- [PROBLEM DETAILS]
In the records, each line holding "moved" must be reported.

- [PROVIDED MATERIAL]
Start of Block

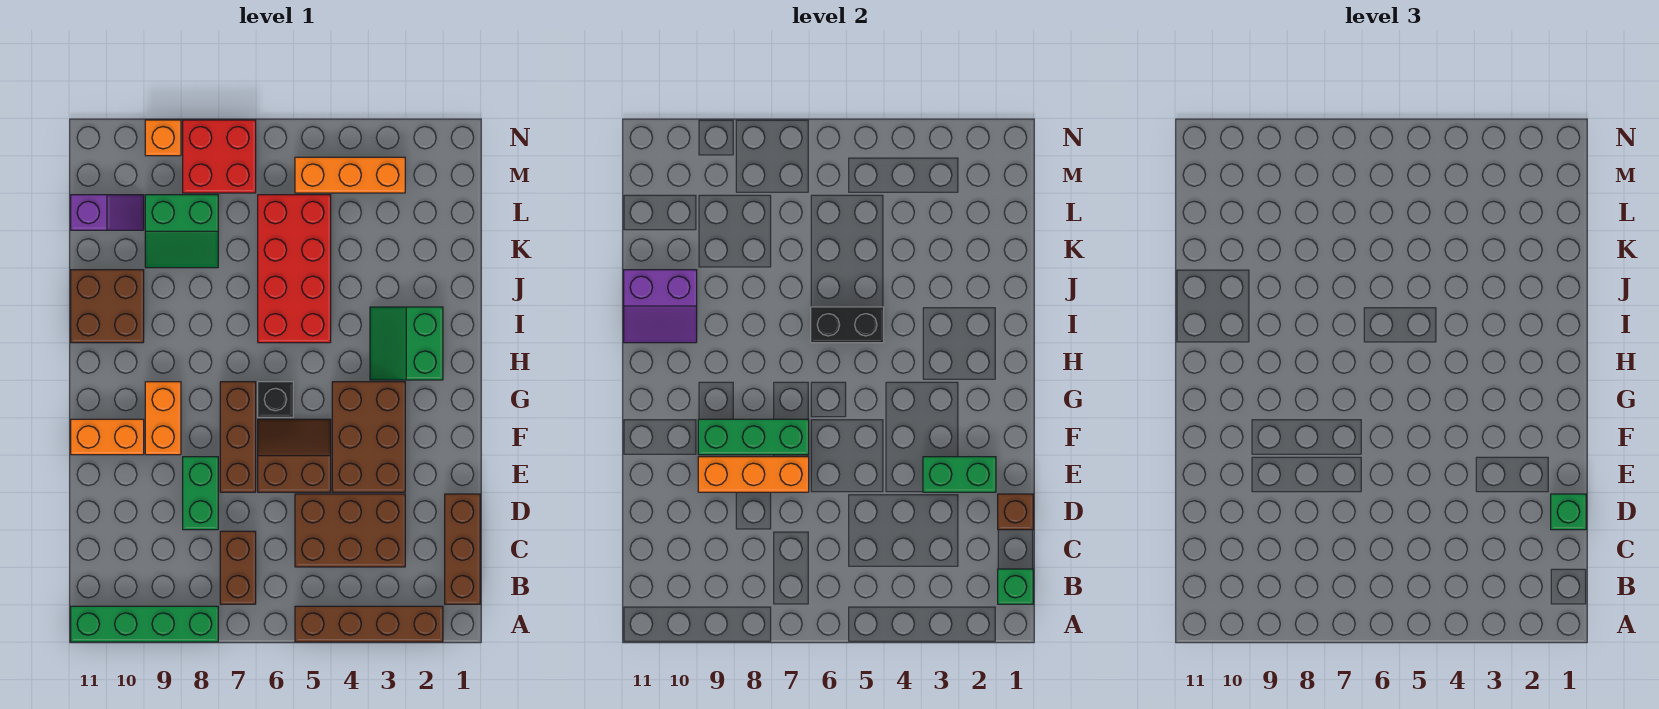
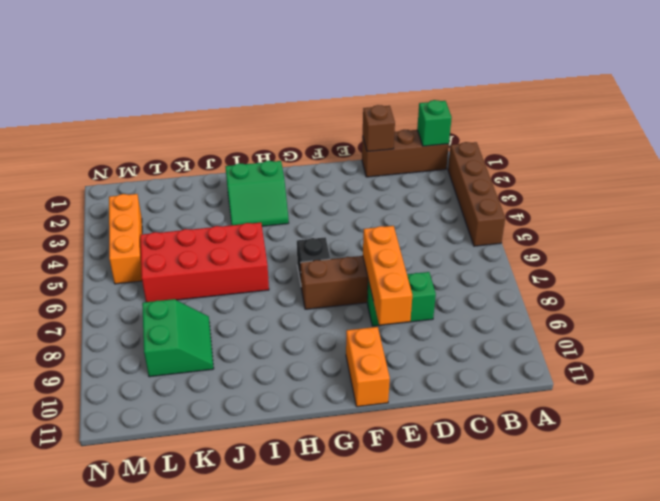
none -> green 1x4 brick [71,606,218,642]
none -> brown 1x2 brick [220,531,256,604]
none -> brown 2x3 brick [295,494,405,567]

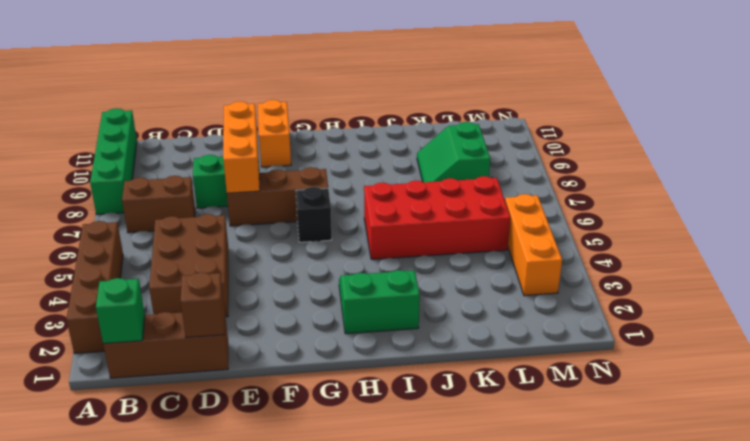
none -> brown 2x3 brick [332,382,405,492]
none -> brown 2x2 slope [258,419,331,492]
none -> orange 1x2 brick [145,382,181,455]

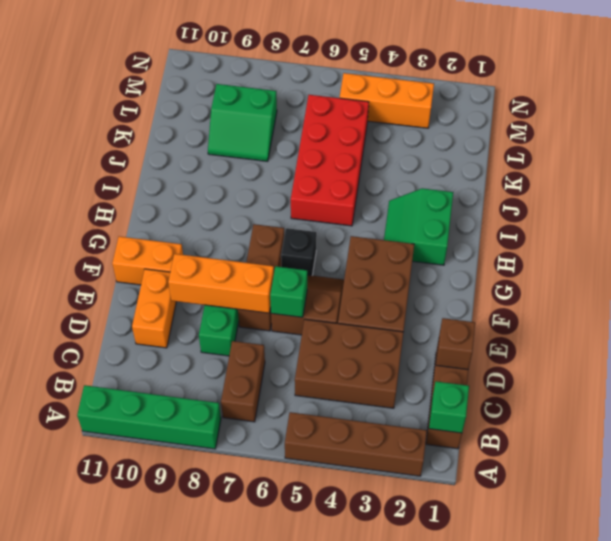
orange 1x2 brick [132,269,176,348] -> orange 1x2 brick moved to [145,382,181,455]
green 1x1 brick [270,266,307,317] -> green 1x1 brick moved to [1551,494,1586,530]
none -> brown 2x2 brick [71,270,144,343]
none -> purple 1x2 slope [71,195,144,230]
none -> red 2x2 brick [183,120,256,193]

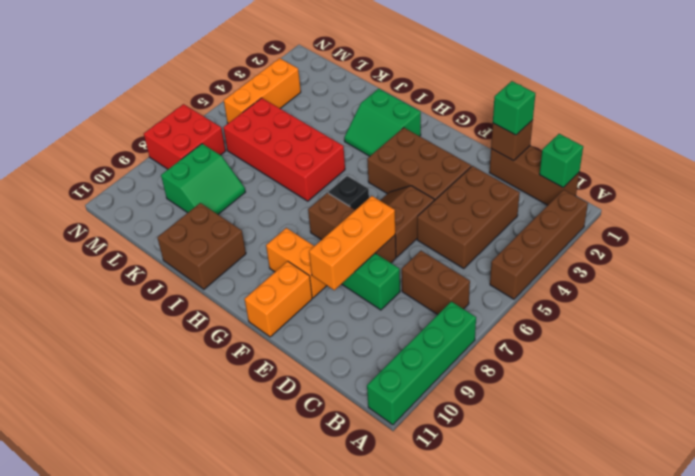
none -> purple 1x2 slope [71,195,144,230]
none -> orange 1x1 brick [145,120,181,156]
none -> green 1x2 brick [923,457,996,492]

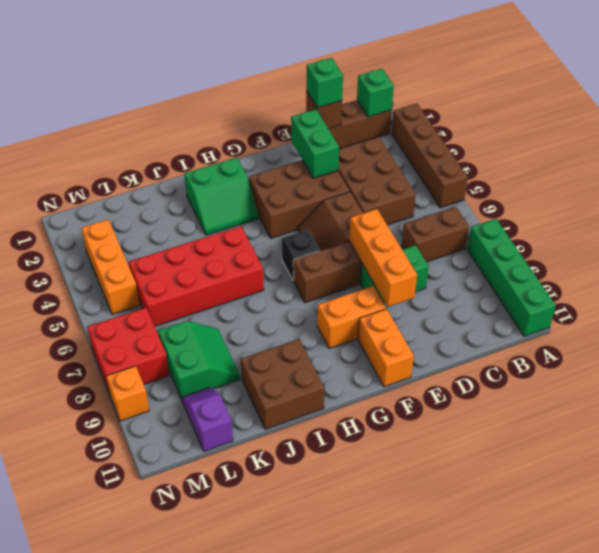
none -> green 1x3 brick [698,419,809,455]
none -> black 1x2 brick [811,307,884,343]
none -> purple 2x2 slope [624,270,697,343]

End of Block

- [PROBLEM SOLUTION]
orange 1x2 brick [132,269,176,348] -> orange 1x2 brick moved to [145,382,181,455]
green 1x1 brick [270,266,307,317] -> green 1x1 brick moved to [1551,494,1586,530]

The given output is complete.